- WORK REQUIRED
Write the entries out again in full and unchanged, dropping every image.
:: TASK INPUTS ::
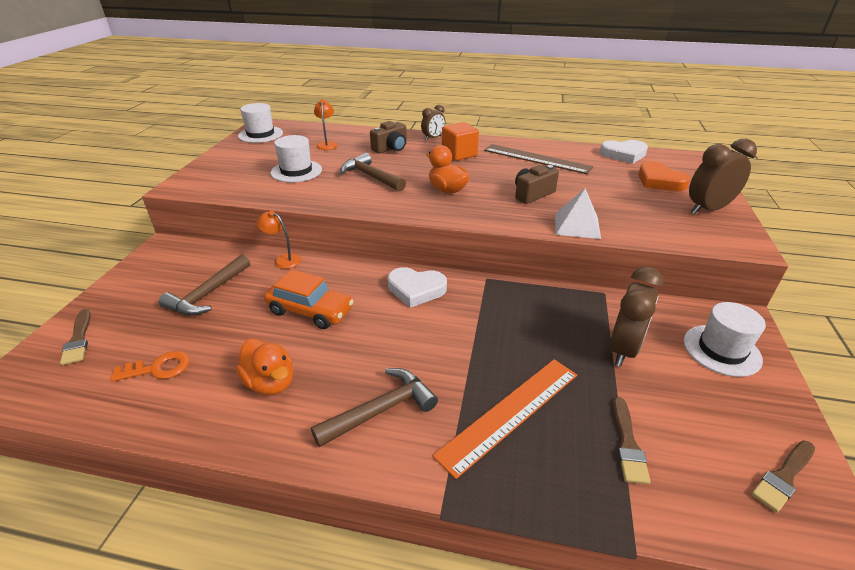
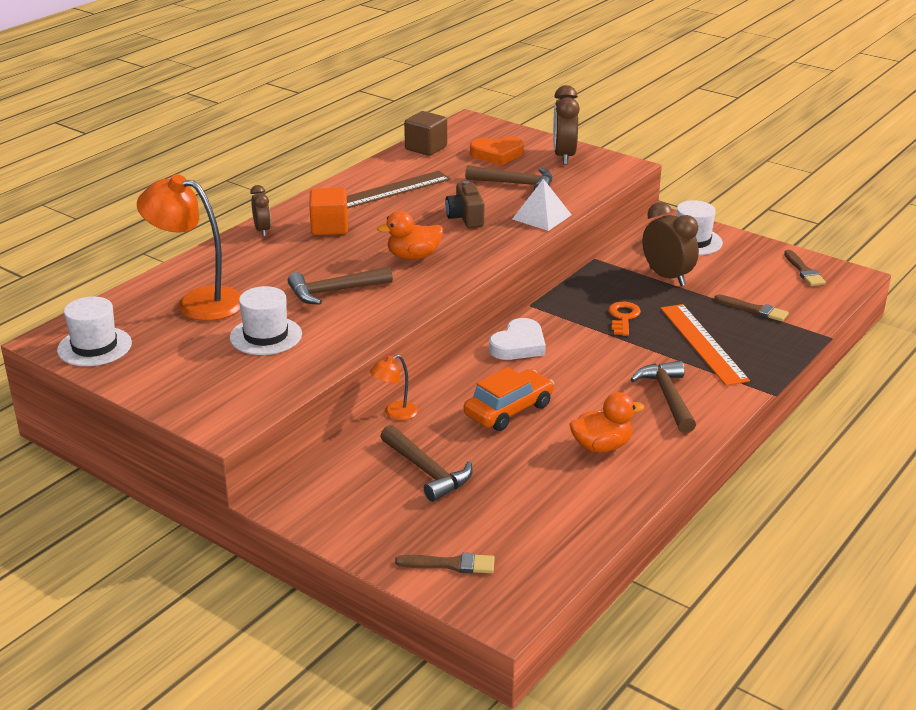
camera: 65 degrees left, 5 degrees down
orange key [110,351,190,382] -> orange key moved to [609,302,641,336]
orange lamp [314,99,338,150] -> orange lamp [137,174,241,321], size x2.09
brown camera [370,121,407,153] -> none
white heart [599,140,648,164] -> brown cube [404,111,447,156]
none -> brown hammer [465,165,552,190]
:::
- ANSWER SPACE
camera: 65 degrees left, 5 degrees down
orange key [110,351,190,382] -> orange key moved to [609,302,641,336]
orange lamp [314,99,338,150] -> orange lamp [137,174,241,321], size x2.09
brown camera [370,121,407,153] -> none
white heart [599,140,648,164] -> brown cube [404,111,447,156]
none -> brown hammer [465,165,552,190]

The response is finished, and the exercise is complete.